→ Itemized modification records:

• • •

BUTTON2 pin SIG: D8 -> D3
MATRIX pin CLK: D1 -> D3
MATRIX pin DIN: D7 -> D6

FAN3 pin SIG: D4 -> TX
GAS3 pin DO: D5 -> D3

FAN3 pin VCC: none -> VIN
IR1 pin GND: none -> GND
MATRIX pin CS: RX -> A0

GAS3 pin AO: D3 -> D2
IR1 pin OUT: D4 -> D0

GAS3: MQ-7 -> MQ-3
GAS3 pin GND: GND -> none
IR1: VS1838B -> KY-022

• • •

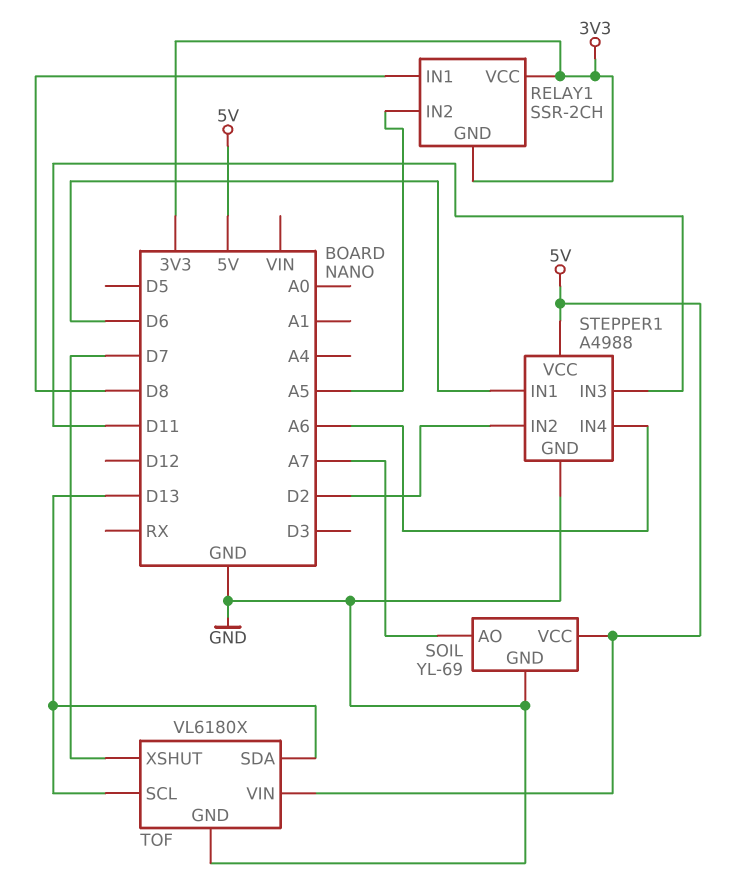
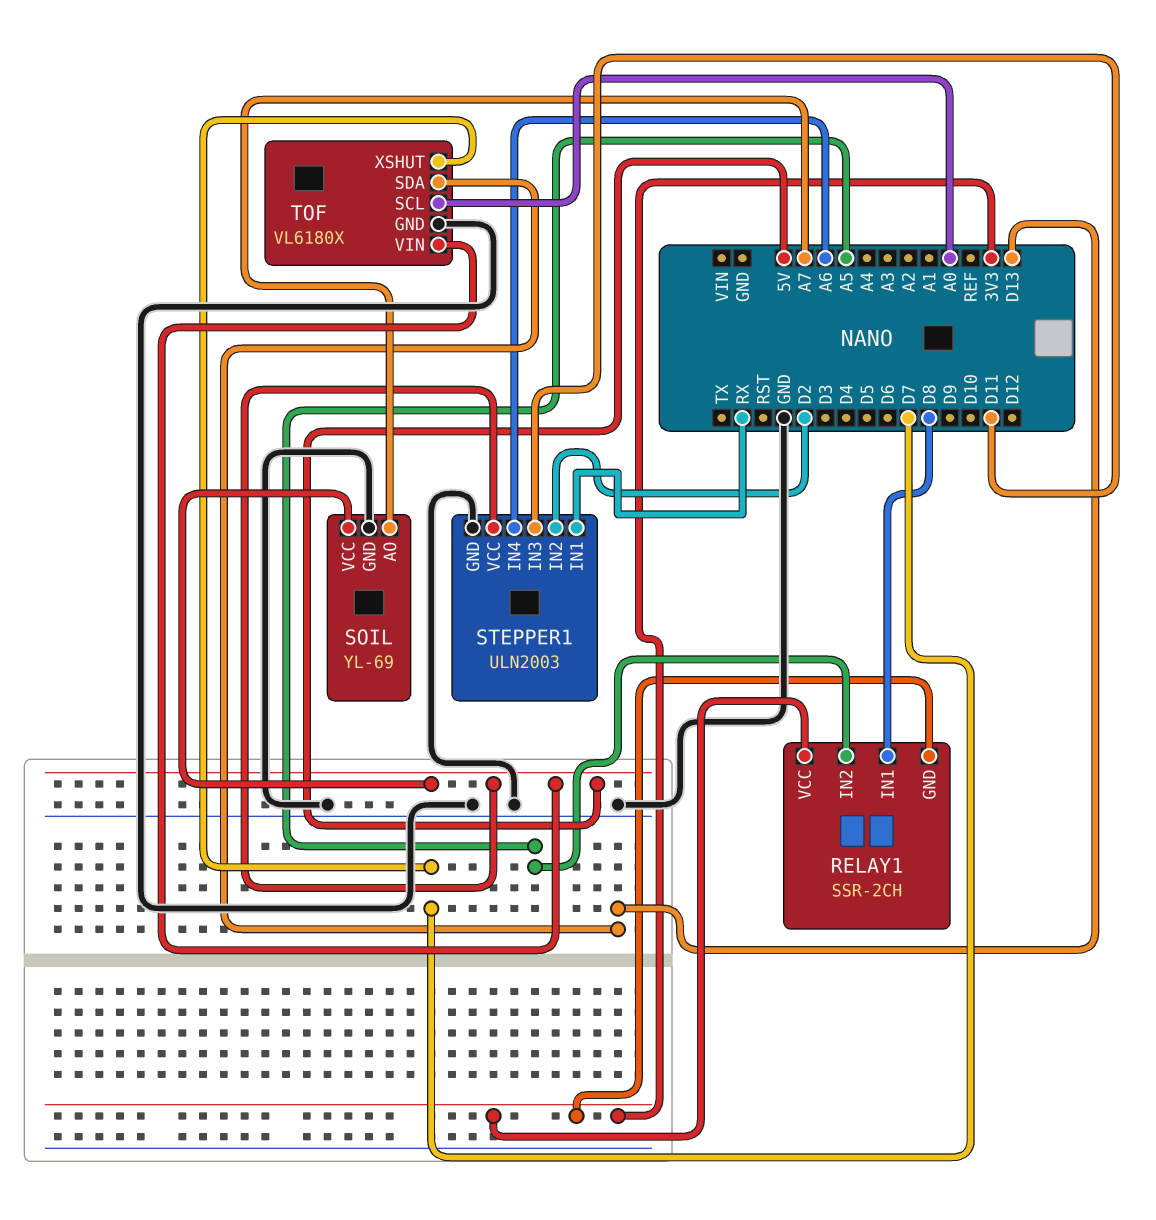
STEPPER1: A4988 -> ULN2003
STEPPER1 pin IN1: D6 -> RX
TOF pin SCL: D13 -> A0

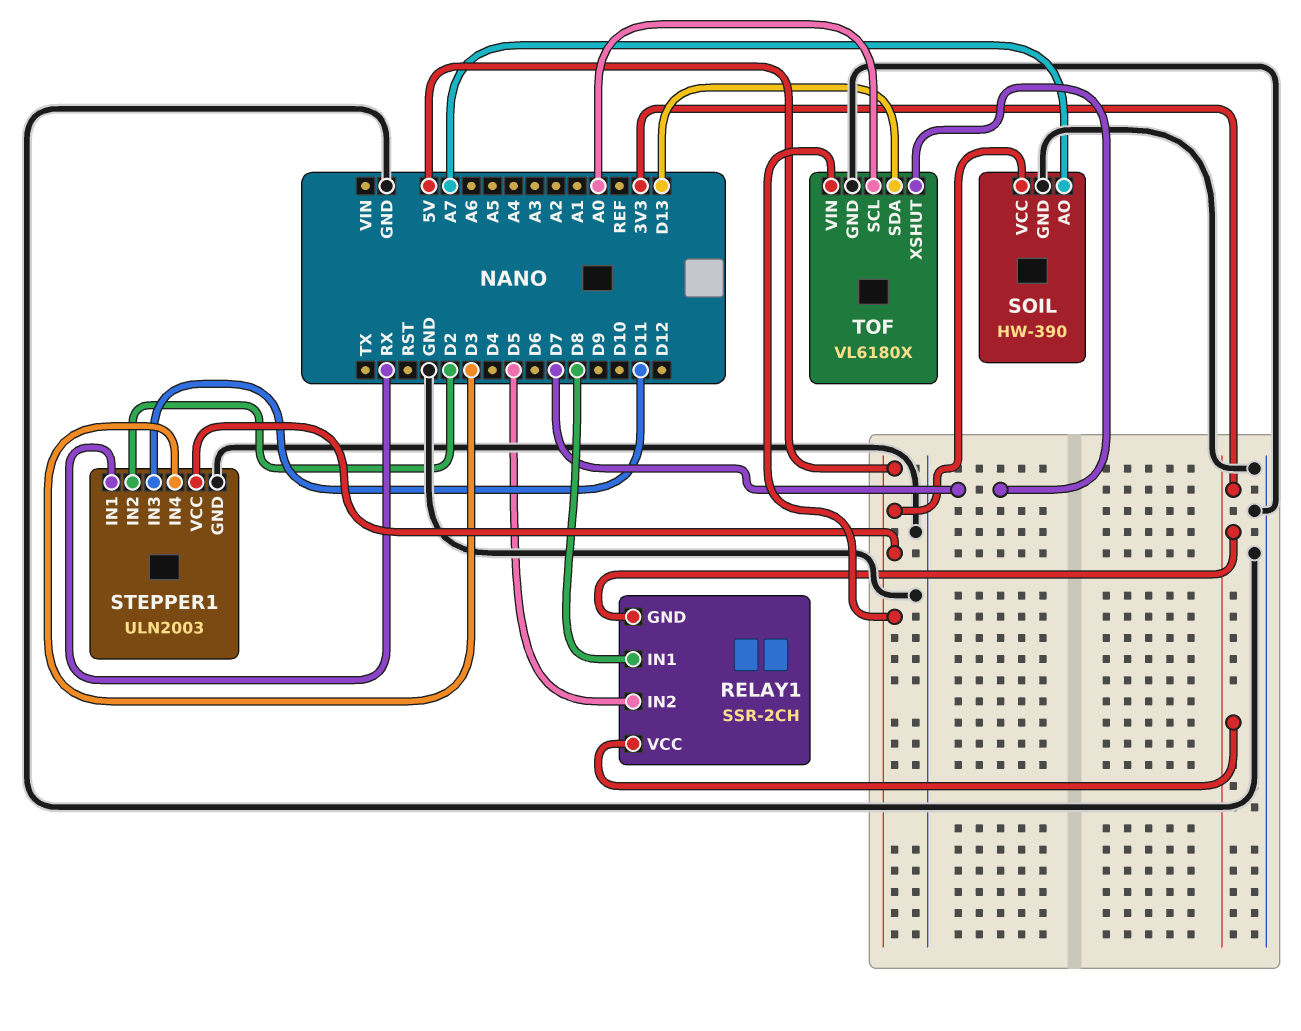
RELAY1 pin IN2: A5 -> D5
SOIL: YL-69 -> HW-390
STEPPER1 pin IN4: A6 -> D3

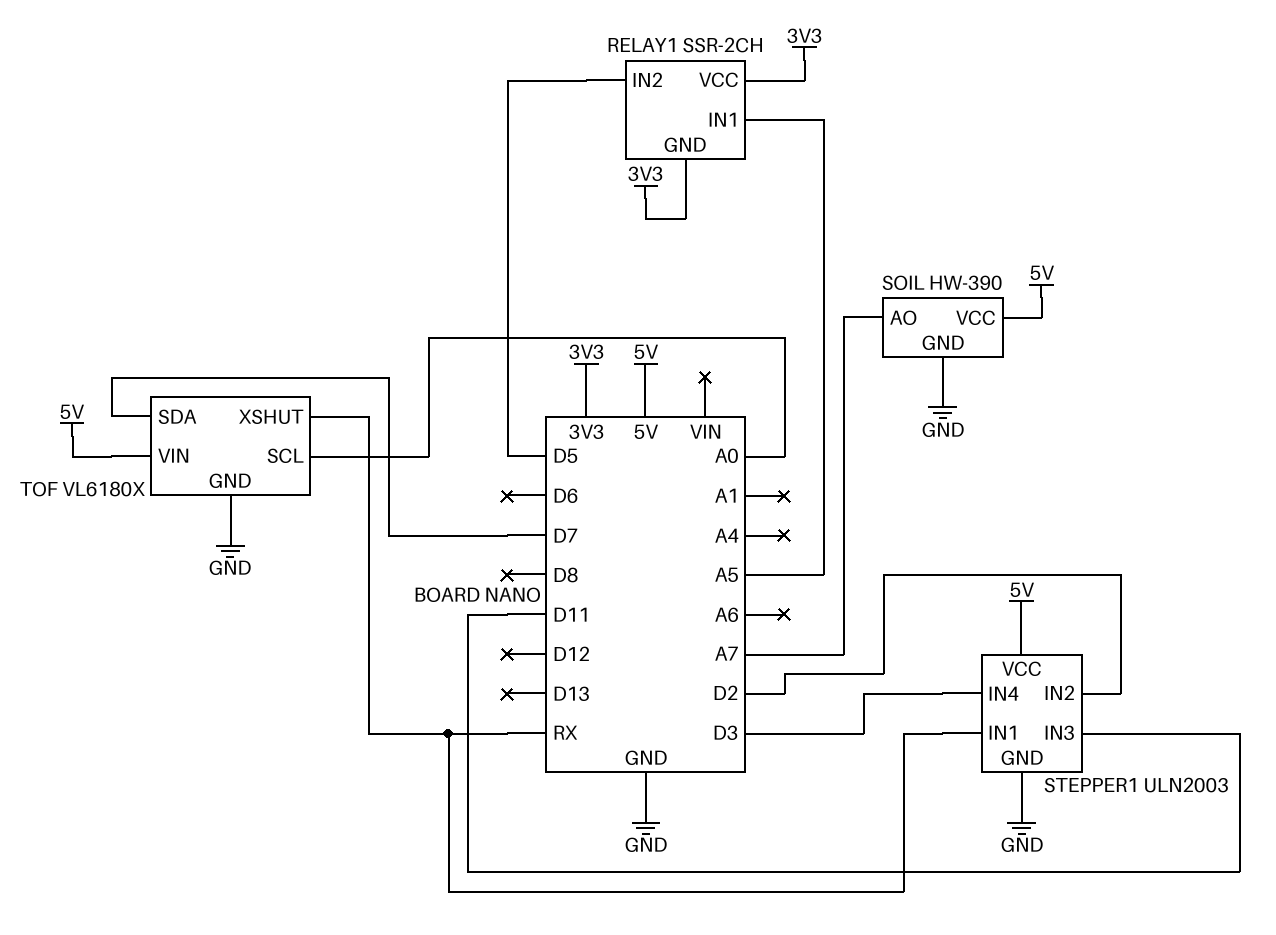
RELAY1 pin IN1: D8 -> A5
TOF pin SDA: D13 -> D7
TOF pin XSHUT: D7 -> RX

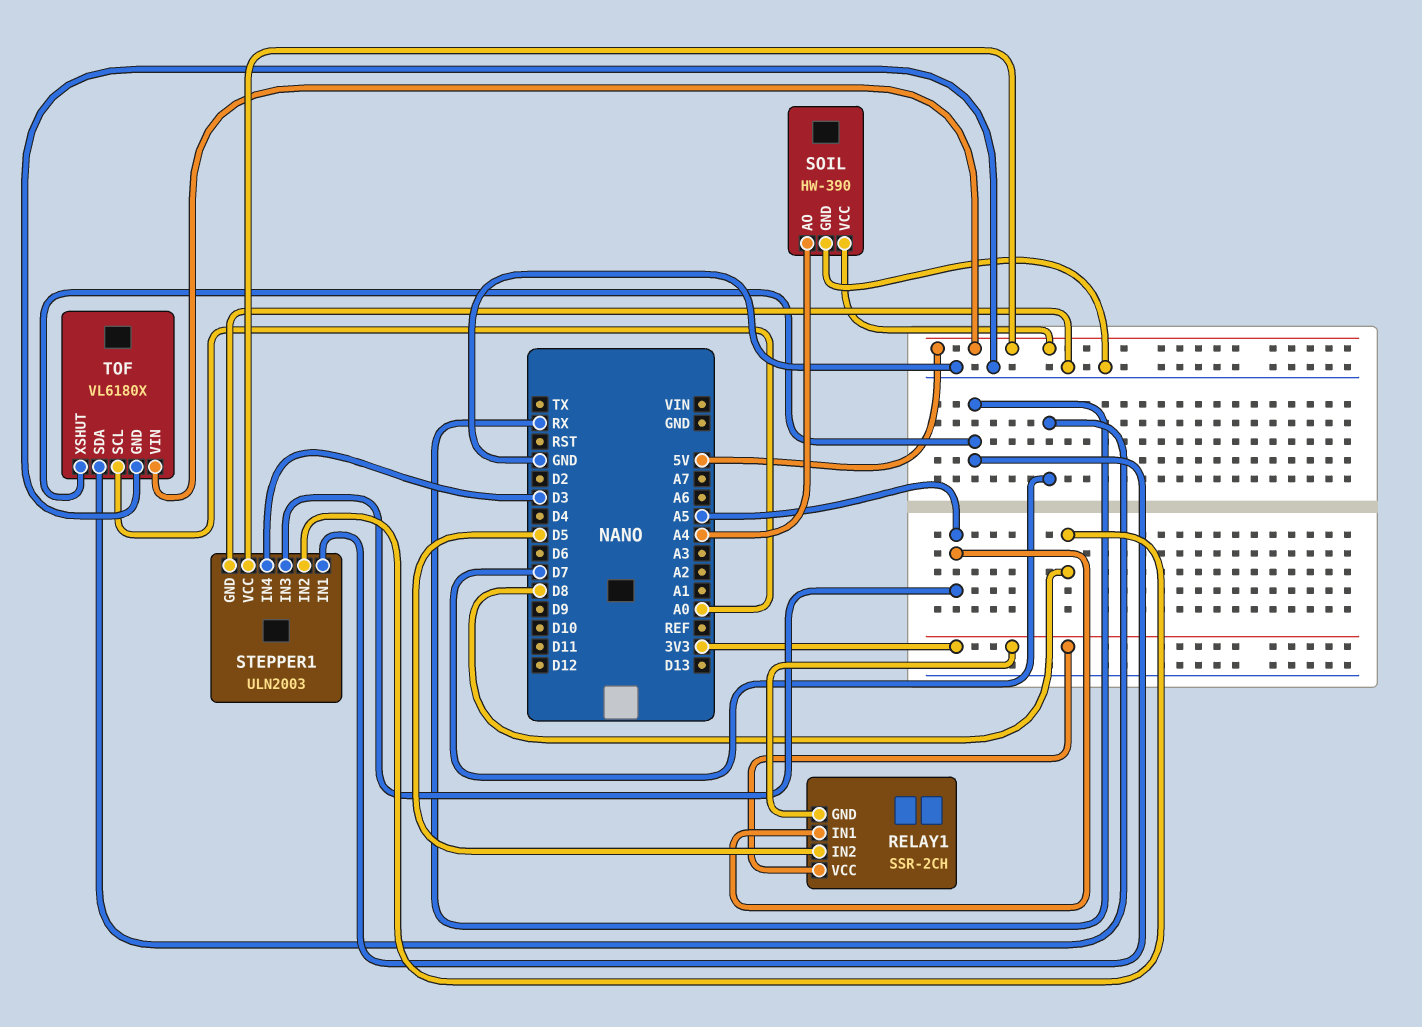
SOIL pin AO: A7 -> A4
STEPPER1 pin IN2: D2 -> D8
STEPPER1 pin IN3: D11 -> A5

• • •

→ WORK ORDER:
Given the data above, transcribe exactly the lines from the one containing "GAS3: MQ-7 -> MQ-3" down to the one containing "IR1: VS1838B -> KY-022", and no others.

→ RESULT:
GAS3: MQ-7 -> MQ-3
GAS3 pin GND: GND -> none
IR1: VS1838B -> KY-022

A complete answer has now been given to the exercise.